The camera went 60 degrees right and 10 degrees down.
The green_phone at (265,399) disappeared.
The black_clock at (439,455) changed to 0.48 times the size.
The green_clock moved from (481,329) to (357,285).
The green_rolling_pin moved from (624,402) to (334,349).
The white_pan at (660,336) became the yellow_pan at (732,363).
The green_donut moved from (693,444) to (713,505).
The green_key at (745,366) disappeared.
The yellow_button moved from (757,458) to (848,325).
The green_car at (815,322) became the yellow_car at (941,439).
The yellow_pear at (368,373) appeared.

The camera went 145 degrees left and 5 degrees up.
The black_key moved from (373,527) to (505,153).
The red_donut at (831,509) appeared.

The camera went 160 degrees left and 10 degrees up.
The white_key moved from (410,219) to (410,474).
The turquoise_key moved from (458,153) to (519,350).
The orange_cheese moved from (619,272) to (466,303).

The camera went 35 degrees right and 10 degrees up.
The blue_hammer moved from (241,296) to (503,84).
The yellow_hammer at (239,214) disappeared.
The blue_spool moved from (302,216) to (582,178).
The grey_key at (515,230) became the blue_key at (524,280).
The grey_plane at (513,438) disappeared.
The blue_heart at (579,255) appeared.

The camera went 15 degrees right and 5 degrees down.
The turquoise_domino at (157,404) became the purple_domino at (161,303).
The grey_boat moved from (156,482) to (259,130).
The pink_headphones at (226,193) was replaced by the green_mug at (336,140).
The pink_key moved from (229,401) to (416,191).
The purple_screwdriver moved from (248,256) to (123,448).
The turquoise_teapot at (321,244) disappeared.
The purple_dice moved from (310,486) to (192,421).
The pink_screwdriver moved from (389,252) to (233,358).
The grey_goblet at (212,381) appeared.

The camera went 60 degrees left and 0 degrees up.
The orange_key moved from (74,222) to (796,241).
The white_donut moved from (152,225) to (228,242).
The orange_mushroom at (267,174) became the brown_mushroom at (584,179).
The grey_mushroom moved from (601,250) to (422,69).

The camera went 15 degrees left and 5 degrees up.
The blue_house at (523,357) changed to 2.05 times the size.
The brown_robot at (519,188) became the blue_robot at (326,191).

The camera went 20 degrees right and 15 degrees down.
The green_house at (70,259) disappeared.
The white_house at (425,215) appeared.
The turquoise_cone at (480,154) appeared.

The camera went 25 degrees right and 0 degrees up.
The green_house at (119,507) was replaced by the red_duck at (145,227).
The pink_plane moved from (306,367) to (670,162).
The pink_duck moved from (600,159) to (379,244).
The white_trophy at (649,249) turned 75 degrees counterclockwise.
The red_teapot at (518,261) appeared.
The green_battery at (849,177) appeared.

^^^^^^^^^^^^^^^^

■ **Exercise prompt**
Retype the entries above exactly, but only from the line containing "The black_clock at" through the line containing "The yellow_button moved", both included.

■ **Exercise response**
The black_clock at (439,455) changed to 0.48 times the size.
The green_clock moved from (481,329) to (357,285).
The green_rolling_pin moved from (624,402) to (334,349).
The white_pan at (660,336) became the yellow_pan at (732,363).
The green_donut moved from (693,444) to (713,505).
The green_key at (745,366) disappeared.
The yellow_button moved from (757,458) to (848,325).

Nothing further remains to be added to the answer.